## Saved entries
########################################

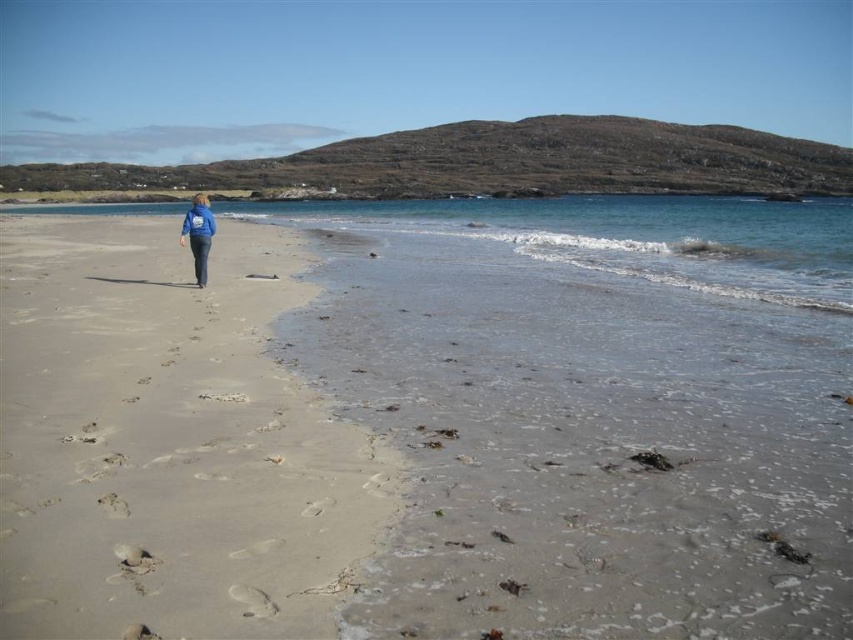
Who is taller, light beige sand at left or blue fabric jacket at center?

blue fabric jacket at center is taller.

Between point (229, 560) and point (183, 230), which one is positioned behind?

The point (183, 230) is behind.

Measure the distance between light beige sand at left and camera.

They are 3.03 meters apart.

Find the location of `light beige sand at left`. light beige sand at left is located at coordinates (169, 440).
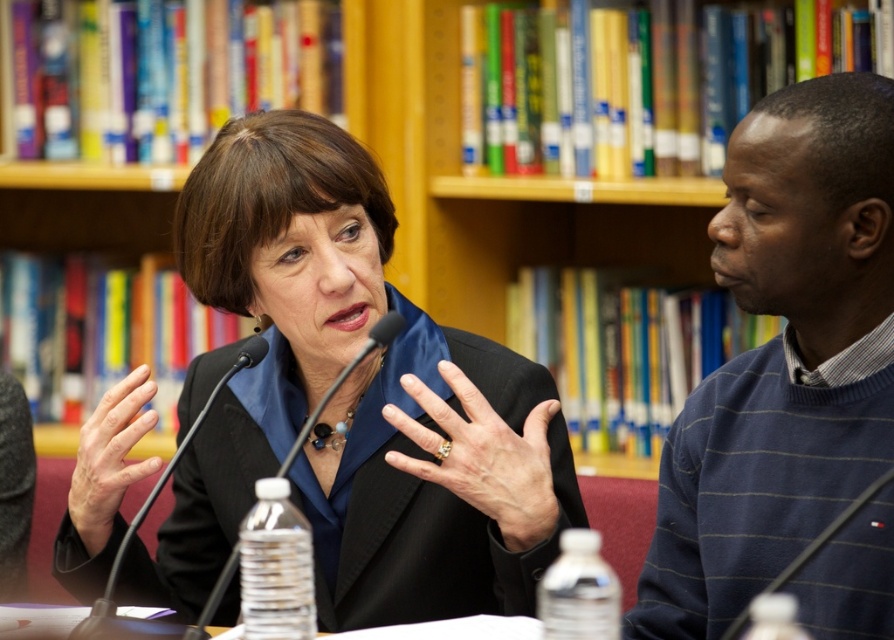
You are attending a presentation in the library and notice two items of interest. The blue striped sweater at right and the black matte microphone at center. Which item is positioned farther to the east in the scene?

The blue striped sweater at right is positioned to the right of the black matte microphone at center, so it is farther to the east in the scene.

You are a photographer setting up for an event and need to ensure that both the black matte suit at center and the black plastic microphone at center are clearly visible in your shot. Given their height difference, which one might require you to adjust your camera angle to capture properly?

The black matte suit at center is much taller than the black plastic microphone at center, so you might need to adjust your camera angle to ensure both are visible. Since the suit is taller, you might need to tilt the camera slightly upward to include its full height while still capturing the microphone at the base.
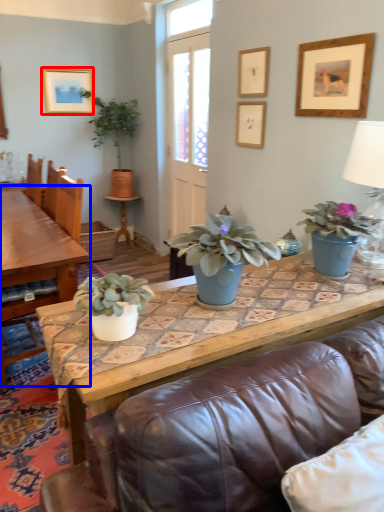
Question: Which object is further to the camera taking this photo, picture frame (highlighted by a red box) or coffee table (highlighted by a blue box)?

Choices:
 (A) picture frame
 (B) coffee table

Answer: (A)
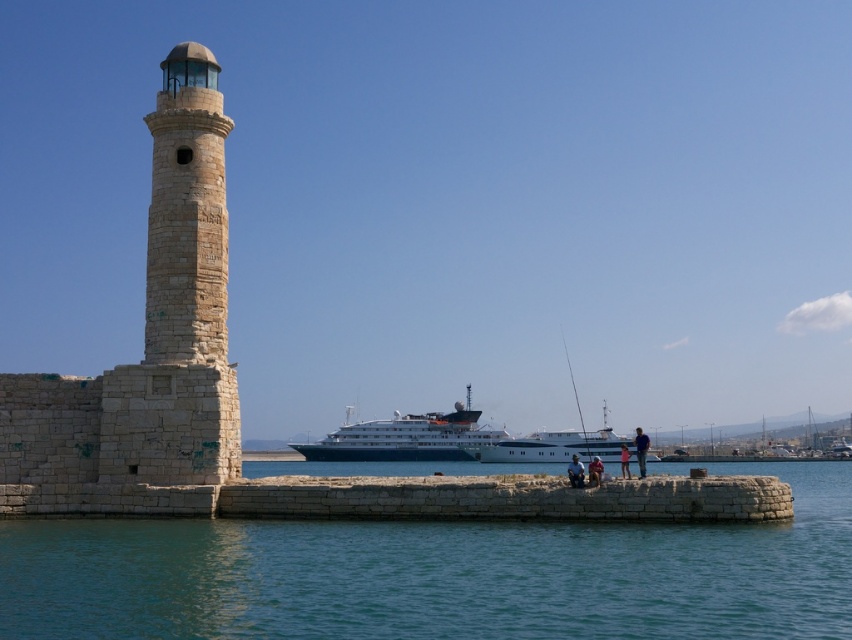
Can you confirm if white glossy cruise ship at center is thinner than white glossy yacht at center?

In fact, white glossy cruise ship at center might be wider than white glossy yacht at center.

Between point (354, 442) and point (534, 436), which one is positioned in front?

Point (354, 442) is more forward.

Image resolution: width=852 pixels, height=640 pixels. What do you see at coordinates (406, 436) in the screenshot?
I see `white glossy cruise ship at center` at bounding box center [406, 436].

Find the location of a particular element. Image resolution: width=852 pixels, height=640 pixels. white glossy cruise ship at center is located at coordinates (406, 436).

The width and height of the screenshot is (852, 640). Describe the element at coordinates (642, 449) in the screenshot. I see `light brown wooden chair at lower center` at that location.

Is light brown wooden chair at lower center bigger than blue denim jeans at center?

Indeed, light brown wooden chair at lower center has a larger size compared to blue denim jeans at center.

Does point (642, 436) lie in front of point (580, 476)?

No, (642, 436) is behind (580, 476).

I want to click on light brown wooden chair at lower center, so click(642, 449).

Is point (492, 458) in front of point (626, 467)?

No, (492, 458) is behind (626, 467).

Can you confirm if white glossy yacht at center is smaller than pink fabric shorts at lower center?

No.

Does point (568, 438) come behind point (629, 477)?

Yes, point (568, 438) is farther from viewer.

Locate an element on the screen. Image resolution: width=852 pixels, height=640 pixels. white glossy yacht at center is located at coordinates (556, 445).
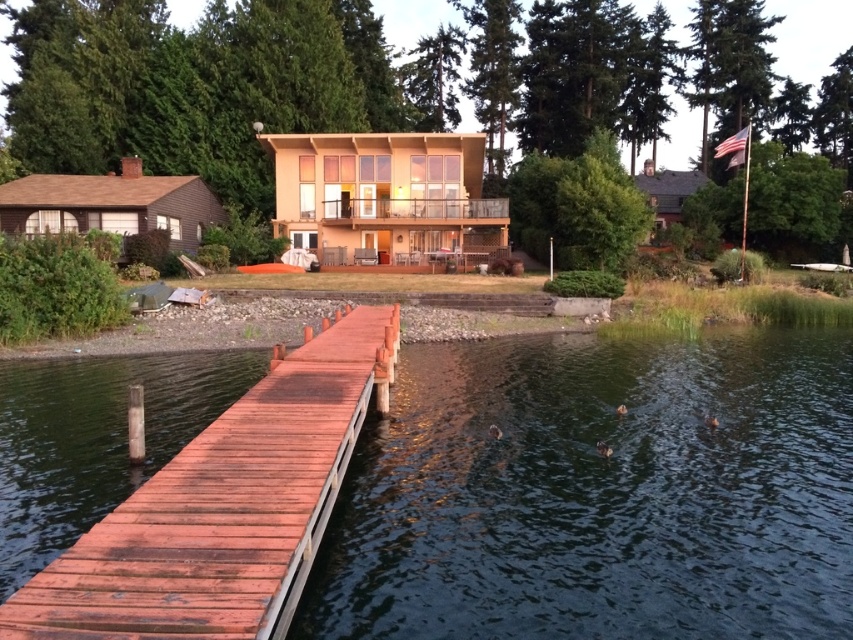
Is dark blue water at lower center positioned in front of smooth reddish-brown wooden dock at center?

No.

Is dark blue water at lower center taller than smooth reddish-brown wooden dock at center?

Incorrect, dark blue water at lower center's height is not larger of smooth reddish-brown wooden dock at center's.

Who is more distant from viewer, (515, 461) or (207, 627)?

Point (515, 461)

The width and height of the screenshot is (853, 640). Find the location of `dark blue water at lower center`. dark blue water at lower center is located at coordinates (599, 492).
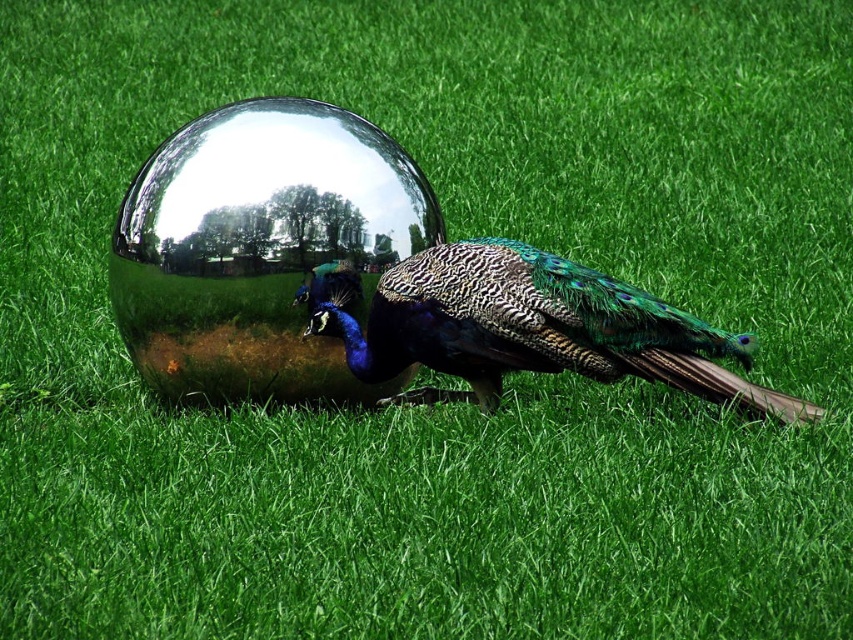
Question: Does shiny metallic sphere at center appear under shiny metallic tail at center?

Choices:
 (A) yes
 (B) no

Answer: (B)

Question: Which object is the farthest from the shiny metallic sphere at center?

Choices:
 (A) shiny metallic peacock at center
 (B) shiny metallic tail at center

Answer: (B)

Question: From the image, what is the correct spatial relationship of shiny metallic sphere at center in relation to shiny metallic peacock at center?

Choices:
 (A) right
 (B) left

Answer: (B)

Question: Which of the following is the farthest from the observer?

Choices:
 (A) (154, 307)
 (B) (525, 253)
 (C) (664, 356)

Answer: (A)

Question: Which point appears farthest from the camera in this image?

Choices:
 (A) (637, 355)
 (B) (270, 394)

Answer: (B)

Question: Is shiny metallic sphere at center below shiny metallic peacock at center?

Choices:
 (A) yes
 (B) no

Answer: (B)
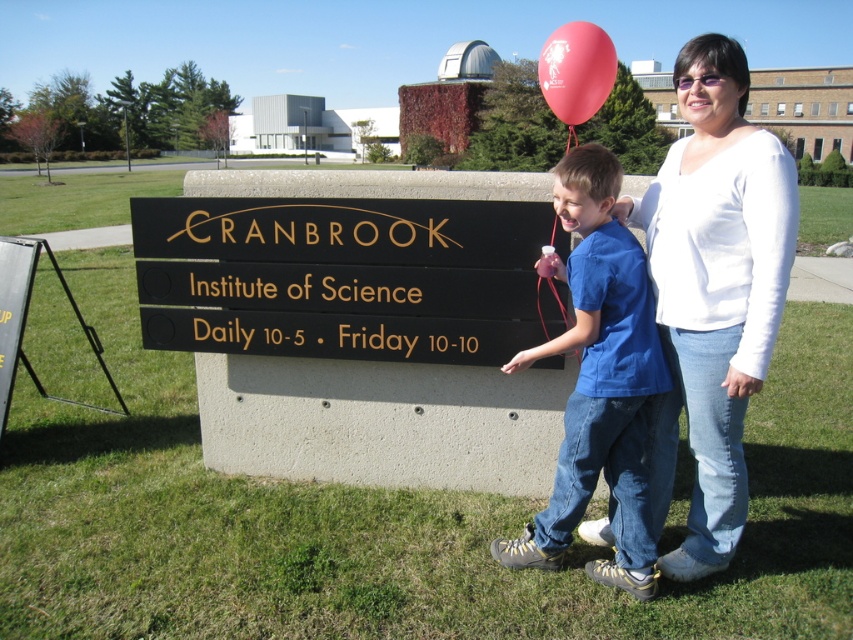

########################################

Copy out the lines of the records word for word, starting at the line containing "Question: Which object is the" and continuing through the end of the records, with both ends included. Omit the pictures from your answer.

Question: Which object is the farthest from the shiny metallic sphere at center?

Choices:
 (A) shiny metallic peacock at center
 (B) shiny metallic tail at center

Answer: (B)

Question: From the image, what is the correct spatial relationship of shiny metallic sphere at center in relation to shiny metallic peacock at center?

Choices:
 (A) right
 (B) left

Answer: (B)

Question: Which of the following is the farthest from the observer?

Choices:
 (A) (154, 307)
 (B) (525, 253)
 (C) (664, 356)

Answer: (A)

Question: Which point appears farthest from the camera in this image?

Choices:
 (A) (637, 355)
 (B) (270, 394)

Answer: (B)

Question: Is shiny metallic sphere at center below shiny metallic peacock at center?

Choices:
 (A) yes
 (B) no

Answer: (B)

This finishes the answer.